**Problem requirements**: Please retype all of the following entries exactly.

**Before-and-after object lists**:
◇ ◇ ◇

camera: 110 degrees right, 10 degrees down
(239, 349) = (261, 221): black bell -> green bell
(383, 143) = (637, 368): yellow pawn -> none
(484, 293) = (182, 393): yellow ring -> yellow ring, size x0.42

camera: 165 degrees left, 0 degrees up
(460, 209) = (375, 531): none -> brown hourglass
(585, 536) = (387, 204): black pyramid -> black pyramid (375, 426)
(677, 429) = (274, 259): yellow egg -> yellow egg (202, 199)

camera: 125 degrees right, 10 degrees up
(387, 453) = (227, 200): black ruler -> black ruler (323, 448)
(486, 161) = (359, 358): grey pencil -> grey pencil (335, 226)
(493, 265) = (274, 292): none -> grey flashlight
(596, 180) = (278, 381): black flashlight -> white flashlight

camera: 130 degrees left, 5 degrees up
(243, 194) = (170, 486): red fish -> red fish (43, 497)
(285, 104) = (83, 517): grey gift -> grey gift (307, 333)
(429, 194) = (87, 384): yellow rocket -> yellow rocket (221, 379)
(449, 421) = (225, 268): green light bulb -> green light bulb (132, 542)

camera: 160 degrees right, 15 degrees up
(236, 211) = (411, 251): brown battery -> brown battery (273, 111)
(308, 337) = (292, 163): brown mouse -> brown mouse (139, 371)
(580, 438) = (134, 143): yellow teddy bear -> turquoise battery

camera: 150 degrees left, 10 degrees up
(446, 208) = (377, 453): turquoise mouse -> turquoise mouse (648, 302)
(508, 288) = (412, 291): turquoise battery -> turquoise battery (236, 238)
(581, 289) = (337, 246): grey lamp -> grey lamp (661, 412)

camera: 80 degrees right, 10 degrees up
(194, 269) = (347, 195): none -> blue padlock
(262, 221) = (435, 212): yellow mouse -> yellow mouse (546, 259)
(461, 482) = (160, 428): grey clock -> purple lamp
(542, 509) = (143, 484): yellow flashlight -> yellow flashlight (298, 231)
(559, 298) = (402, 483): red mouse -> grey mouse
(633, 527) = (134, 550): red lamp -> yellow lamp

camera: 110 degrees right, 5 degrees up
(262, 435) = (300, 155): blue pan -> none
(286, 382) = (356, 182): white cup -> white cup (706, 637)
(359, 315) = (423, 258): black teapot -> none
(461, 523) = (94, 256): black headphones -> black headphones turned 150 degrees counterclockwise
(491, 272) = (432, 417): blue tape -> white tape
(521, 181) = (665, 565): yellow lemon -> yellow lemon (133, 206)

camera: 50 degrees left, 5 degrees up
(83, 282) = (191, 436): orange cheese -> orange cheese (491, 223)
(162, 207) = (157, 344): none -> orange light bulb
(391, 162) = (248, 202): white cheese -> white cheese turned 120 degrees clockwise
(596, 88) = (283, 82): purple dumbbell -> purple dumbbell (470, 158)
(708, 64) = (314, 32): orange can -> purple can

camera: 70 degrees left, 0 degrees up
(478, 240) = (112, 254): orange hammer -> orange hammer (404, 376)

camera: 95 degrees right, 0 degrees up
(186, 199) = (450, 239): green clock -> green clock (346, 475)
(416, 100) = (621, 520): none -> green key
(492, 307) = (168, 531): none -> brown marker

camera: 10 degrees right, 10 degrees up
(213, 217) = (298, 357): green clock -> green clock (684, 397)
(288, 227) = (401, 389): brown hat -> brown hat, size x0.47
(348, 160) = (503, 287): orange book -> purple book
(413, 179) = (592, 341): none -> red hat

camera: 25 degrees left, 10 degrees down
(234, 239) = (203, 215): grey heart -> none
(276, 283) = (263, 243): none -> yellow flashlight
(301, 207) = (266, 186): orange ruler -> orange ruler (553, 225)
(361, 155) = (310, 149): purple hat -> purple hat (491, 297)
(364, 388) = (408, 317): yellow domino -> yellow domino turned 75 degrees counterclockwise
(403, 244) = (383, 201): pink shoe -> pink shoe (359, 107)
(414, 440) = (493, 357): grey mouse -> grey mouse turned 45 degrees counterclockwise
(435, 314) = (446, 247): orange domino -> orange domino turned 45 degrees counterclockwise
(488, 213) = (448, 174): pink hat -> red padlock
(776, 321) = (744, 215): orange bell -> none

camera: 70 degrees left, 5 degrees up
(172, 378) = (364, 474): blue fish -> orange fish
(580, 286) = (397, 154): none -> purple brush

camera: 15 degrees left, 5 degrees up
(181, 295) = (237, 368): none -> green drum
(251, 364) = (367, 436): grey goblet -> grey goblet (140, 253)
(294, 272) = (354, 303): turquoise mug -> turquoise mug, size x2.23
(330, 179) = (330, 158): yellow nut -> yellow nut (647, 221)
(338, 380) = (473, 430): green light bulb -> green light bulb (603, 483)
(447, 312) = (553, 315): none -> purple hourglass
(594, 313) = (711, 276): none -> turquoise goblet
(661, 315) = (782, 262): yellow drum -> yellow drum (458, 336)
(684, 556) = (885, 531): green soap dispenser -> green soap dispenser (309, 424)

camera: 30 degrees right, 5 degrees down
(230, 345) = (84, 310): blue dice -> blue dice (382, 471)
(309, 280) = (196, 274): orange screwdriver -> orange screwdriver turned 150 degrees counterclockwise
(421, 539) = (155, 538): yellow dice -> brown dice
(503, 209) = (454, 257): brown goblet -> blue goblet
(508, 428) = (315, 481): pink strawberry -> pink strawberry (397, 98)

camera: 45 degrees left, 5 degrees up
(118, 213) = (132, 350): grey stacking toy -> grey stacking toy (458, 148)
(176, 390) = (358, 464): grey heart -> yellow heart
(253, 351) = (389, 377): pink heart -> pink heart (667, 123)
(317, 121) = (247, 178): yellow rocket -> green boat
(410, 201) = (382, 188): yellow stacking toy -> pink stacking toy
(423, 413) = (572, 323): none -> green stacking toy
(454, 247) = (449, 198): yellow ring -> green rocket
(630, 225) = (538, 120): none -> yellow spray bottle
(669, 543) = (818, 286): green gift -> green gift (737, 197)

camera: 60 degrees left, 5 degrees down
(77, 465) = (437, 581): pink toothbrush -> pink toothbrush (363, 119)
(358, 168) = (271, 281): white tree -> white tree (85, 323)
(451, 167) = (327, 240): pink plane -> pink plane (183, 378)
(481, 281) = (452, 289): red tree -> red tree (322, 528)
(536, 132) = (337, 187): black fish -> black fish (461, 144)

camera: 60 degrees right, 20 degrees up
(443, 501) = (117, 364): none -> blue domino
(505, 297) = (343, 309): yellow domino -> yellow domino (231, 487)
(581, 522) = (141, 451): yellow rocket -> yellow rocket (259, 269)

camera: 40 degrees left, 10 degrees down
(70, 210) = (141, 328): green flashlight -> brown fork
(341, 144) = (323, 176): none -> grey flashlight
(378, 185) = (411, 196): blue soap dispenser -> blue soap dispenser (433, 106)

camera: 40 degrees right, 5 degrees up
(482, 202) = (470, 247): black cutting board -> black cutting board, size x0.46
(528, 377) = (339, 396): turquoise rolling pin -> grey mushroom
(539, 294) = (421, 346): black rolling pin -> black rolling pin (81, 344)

◇ ◇ ◇

**Completed exercise**:
camera: 110 degrees right, 10 degrees down
(239, 349) = (261, 221): black bell -> green bell
(383, 143) = (637, 368): yellow pawn -> none
(484, 293) = (182, 393): yellow ring -> yellow ring, size x0.42

camera: 165 degrees left, 0 degrees up
(460, 209) = (375, 531): none -> brown hourglass
(585, 536) = (387, 204): black pyramid -> black pyramid (375, 426)
(677, 429) = (274, 259): yellow egg -> yellow egg (202, 199)

camera: 125 degrees right, 10 degrees up
(387, 453) = (227, 200): black ruler -> black ruler (323, 448)
(486, 161) = (359, 358): grey pencil -> grey pencil (335, 226)
(493, 265) = (274, 292): none -> grey flashlight
(596, 180) = (278, 381): black flashlight -> white flashlight

camera: 130 degrees left, 5 degrees up
(243, 194) = (170, 486): red fish -> red fish (43, 497)
(285, 104) = (83, 517): grey gift -> grey gift (307, 333)
(429, 194) = (87, 384): yellow rocket -> yellow rocket (221, 379)
(449, 421) = (225, 268): green light bulb -> green light bulb (132, 542)

camera: 160 degrees right, 15 degrees up
(236, 211) = (411, 251): brown battery -> brown battery (273, 111)
(308, 337) = (292, 163): brown mouse -> brown mouse (139, 371)
(580, 438) = (134, 143): yellow teddy bear -> turquoise battery

camera: 150 degrees left, 10 degrees up
(446, 208) = (377, 453): turquoise mouse -> turquoise mouse (648, 302)
(508, 288) = (412, 291): turquoise battery -> turquoise battery (236, 238)
(581, 289) = (337, 246): grey lamp -> grey lamp (661, 412)

camera: 80 degrees right, 10 degrees up
(194, 269) = (347, 195): none -> blue padlock
(262, 221) = (435, 212): yellow mouse -> yellow mouse (546, 259)
(461, 482) = (160, 428): grey clock -> purple lamp
(542, 509) = (143, 484): yellow flashlight -> yellow flashlight (298, 231)
(559, 298) = (402, 483): red mouse -> grey mouse
(633, 527) = (134, 550): red lamp -> yellow lamp

camera: 110 degrees right, 5 degrees up
(262, 435) = (300, 155): blue pan -> none
(286, 382) = (356, 182): white cup -> white cup (706, 637)
(359, 315) = (423, 258): black teapot -> none
(461, 523) = (94, 256): black headphones -> black headphones turned 150 degrees counterclockwise
(491, 272) = (432, 417): blue tape -> white tape
(521, 181) = (665, 565): yellow lemon -> yellow lemon (133, 206)

camera: 50 degrees left, 5 degrees up
(83, 282) = (191, 436): orange cheese -> orange cheese (491, 223)
(162, 207) = (157, 344): none -> orange light bulb
(391, 162) = (248, 202): white cheese -> white cheese turned 120 degrees clockwise
(596, 88) = (283, 82): purple dumbbell -> purple dumbbell (470, 158)
(708, 64) = (314, 32): orange can -> purple can

camera: 70 degrees left, 0 degrees up
(478, 240) = (112, 254): orange hammer -> orange hammer (404, 376)

camera: 95 degrees right, 0 degrees up
(186, 199) = (450, 239): green clock -> green clock (346, 475)
(416, 100) = (621, 520): none -> green key
(492, 307) = (168, 531): none -> brown marker

camera: 10 degrees right, 10 degrees up
(213, 217) = (298, 357): green clock -> green clock (684, 397)
(288, 227) = (401, 389): brown hat -> brown hat, size x0.47
(348, 160) = (503, 287): orange book -> purple book
(413, 179) = (592, 341): none -> red hat

camera: 25 degrees left, 10 degrees down
(234, 239) = (203, 215): grey heart -> none
(276, 283) = (263, 243): none -> yellow flashlight
(301, 207) = (266, 186): orange ruler -> orange ruler (553, 225)
(361, 155) = (310, 149): purple hat -> purple hat (491, 297)
(364, 388) = (408, 317): yellow domino -> yellow domino turned 75 degrees counterclockwise
(403, 244) = (383, 201): pink shoe -> pink shoe (359, 107)
(414, 440) = (493, 357): grey mouse -> grey mouse turned 45 degrees counterclockwise
(435, 314) = (446, 247): orange domino -> orange domino turned 45 degrees counterclockwise
(488, 213) = (448, 174): pink hat -> red padlock
(776, 321) = (744, 215): orange bell -> none

camera: 70 degrees left, 5 degrees up
(172, 378) = (364, 474): blue fish -> orange fish
(580, 286) = (397, 154): none -> purple brush

camera: 15 degrees left, 5 degrees up
(181, 295) = (237, 368): none -> green drum
(251, 364) = (367, 436): grey goblet -> grey goblet (140, 253)
(294, 272) = (354, 303): turquoise mug -> turquoise mug, size x2.23
(330, 179) = (330, 158): yellow nut -> yellow nut (647, 221)
(338, 380) = (473, 430): green light bulb -> green light bulb (603, 483)
(447, 312) = (553, 315): none -> purple hourglass
(594, 313) = (711, 276): none -> turquoise goblet
(661, 315) = (782, 262): yellow drum -> yellow drum (458, 336)
(684, 556) = (885, 531): green soap dispenser -> green soap dispenser (309, 424)

camera: 30 degrees right, 5 degrees down
(230, 345) = (84, 310): blue dice -> blue dice (382, 471)
(309, 280) = (196, 274): orange screwdriver -> orange screwdriver turned 150 degrees counterclockwise
(421, 539) = (155, 538): yellow dice -> brown dice
(503, 209) = (454, 257): brown goblet -> blue goblet
(508, 428) = (315, 481): pink strawberry -> pink strawberry (397, 98)

camera: 45 degrees left, 5 degrees up
(118, 213) = (132, 350): grey stacking toy -> grey stacking toy (458, 148)
(176, 390) = (358, 464): grey heart -> yellow heart
(253, 351) = (389, 377): pink heart -> pink heart (667, 123)
(317, 121) = (247, 178): yellow rocket -> green boat
(410, 201) = (382, 188): yellow stacking toy -> pink stacking toy
(423, 413) = (572, 323): none -> green stacking toy
(454, 247) = (449, 198): yellow ring -> green rocket
(630, 225) = (538, 120): none -> yellow spray bottle
(669, 543) = (818, 286): green gift -> green gift (737, 197)

camera: 60 degrees left, 5 degrees down
(77, 465) = (437, 581): pink toothbrush -> pink toothbrush (363, 119)
(358, 168) = (271, 281): white tree -> white tree (85, 323)
(451, 167) = (327, 240): pink plane -> pink plane (183, 378)
(481, 281) = (452, 289): red tree -> red tree (322, 528)
(536, 132) = (337, 187): black fish -> black fish (461, 144)

camera: 60 degrees right, 20 degrees up
(443, 501) = (117, 364): none -> blue domino
(505, 297) = (343, 309): yellow domino -> yellow domino (231, 487)
(581, 522) = (141, 451): yellow rocket -> yellow rocket (259, 269)

camera: 40 degrees left, 10 degrees down
(70, 210) = (141, 328): green flashlight -> brown fork
(341, 144) = (323, 176): none -> grey flashlight
(378, 185) = (411, 196): blue soap dispenser -> blue soap dispenser (433, 106)

camera: 40 degrees right, 5 degrees up
(482, 202) = (470, 247): black cutting board -> black cutting board, size x0.46
(528, 377) = (339, 396): turquoise rolling pin -> grey mushroom
(539, 294) = (421, 346): black rolling pin -> black rolling pin (81, 344)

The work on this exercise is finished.